Data excerpts:

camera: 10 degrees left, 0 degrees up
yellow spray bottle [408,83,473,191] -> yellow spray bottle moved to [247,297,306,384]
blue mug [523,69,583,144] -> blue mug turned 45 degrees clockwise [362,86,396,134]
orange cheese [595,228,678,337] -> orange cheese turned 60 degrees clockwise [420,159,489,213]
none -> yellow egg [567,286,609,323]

What is expected: Starting at the line that contains "blue mug [523,69,583,144]", copy each line through the last one in the records, exactly, and output nothing else.

Exercise output:
blue mug [523,69,583,144] -> blue mug turned 45 degrees clockwise [362,86,396,134]
orange cheese [595,228,678,337] -> orange cheese turned 60 degrees clockwise [420,159,489,213]
none -> yellow egg [567,286,609,323]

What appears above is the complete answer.